## [Assignment]
Leave every picture behind and copy the rest of the entries below exactly.

## [Given records]
"""

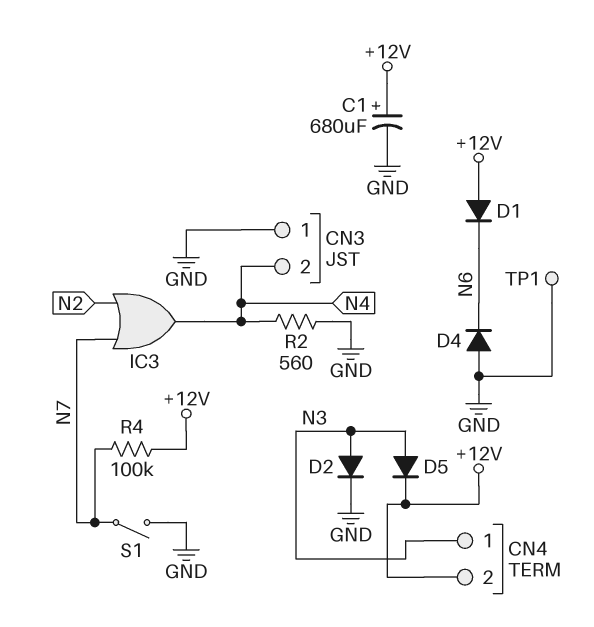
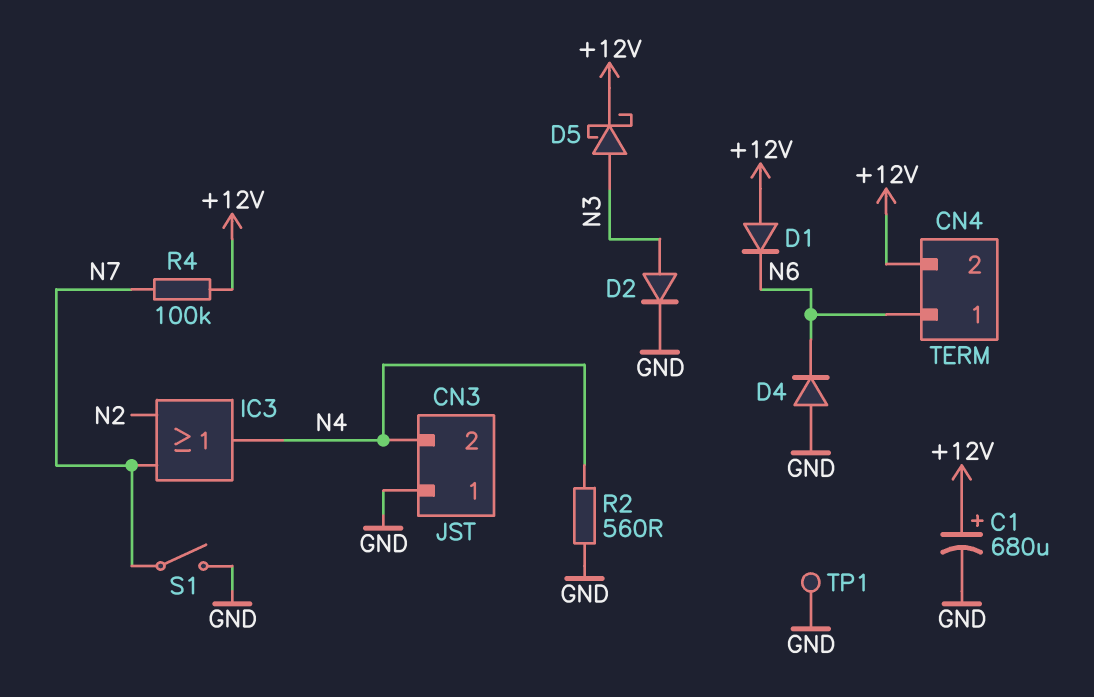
CN4 pin 1: N3 -> N6
D5: diode (A N3, K +12V) -> schottky (A N3, K +12V)

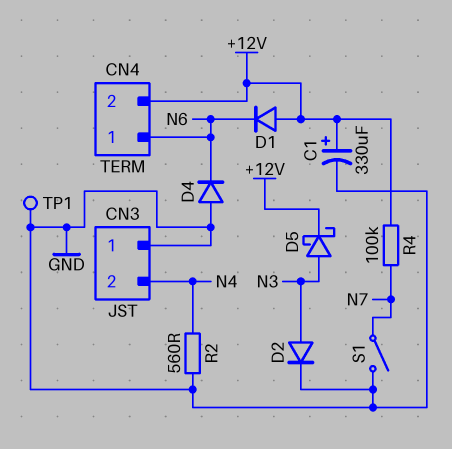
C1: 680uF (plus +12V, minus GND) -> 330uF (plus +12V, minus GND)
IC3: OR (in N2, in N7, out N4) -> none

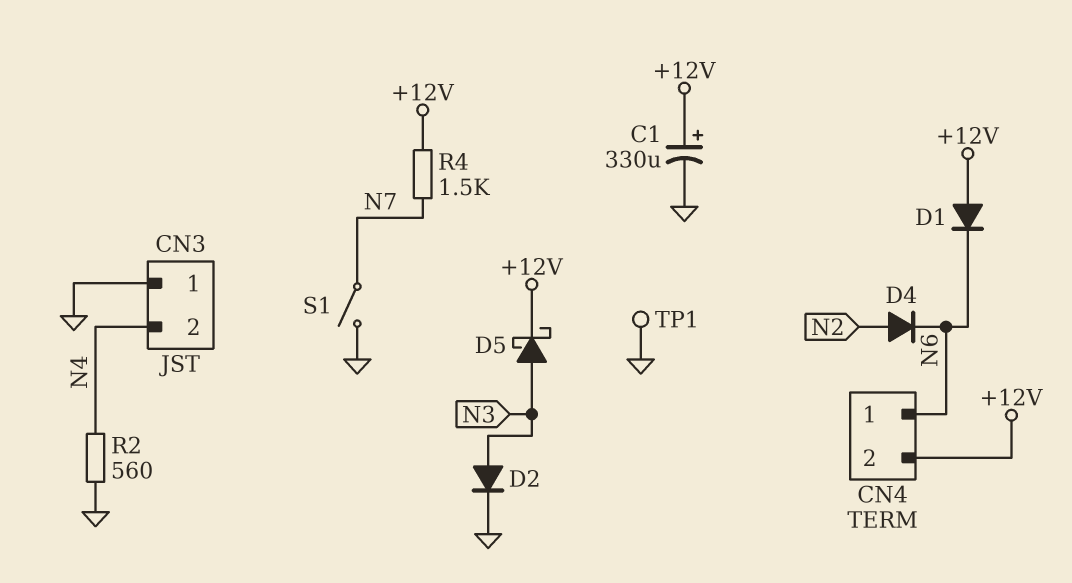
D4: diode (A GND, K N6) -> diode (A N2, K N6)
R4: 100k (+12V, N7) -> 1.5k (+12V, N7)

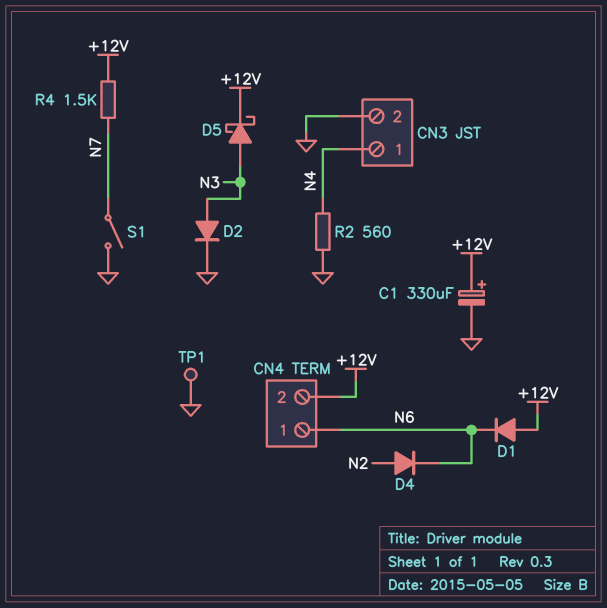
CN3 pin 1: GND -> N4
CN3 pin 2: N4 -> GND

"""

## [Solved problem]
CN4 pin 1: N3 -> N6
D5: diode (A N3, K +12V) -> schottky (A N3, K +12V)

C1: 680uF (plus +12V, minus GND) -> 330uF (plus +12V, minus GND)
IC3: OR (in N2, in N7, out N4) -> none

D4: diode (A GND, K N6) -> diode (A N2, K N6)
R4: 100k (+12V, N7) -> 1.5k (+12V, N7)

CN3 pin 1: GND -> N4
CN3 pin 2: N4 -> GND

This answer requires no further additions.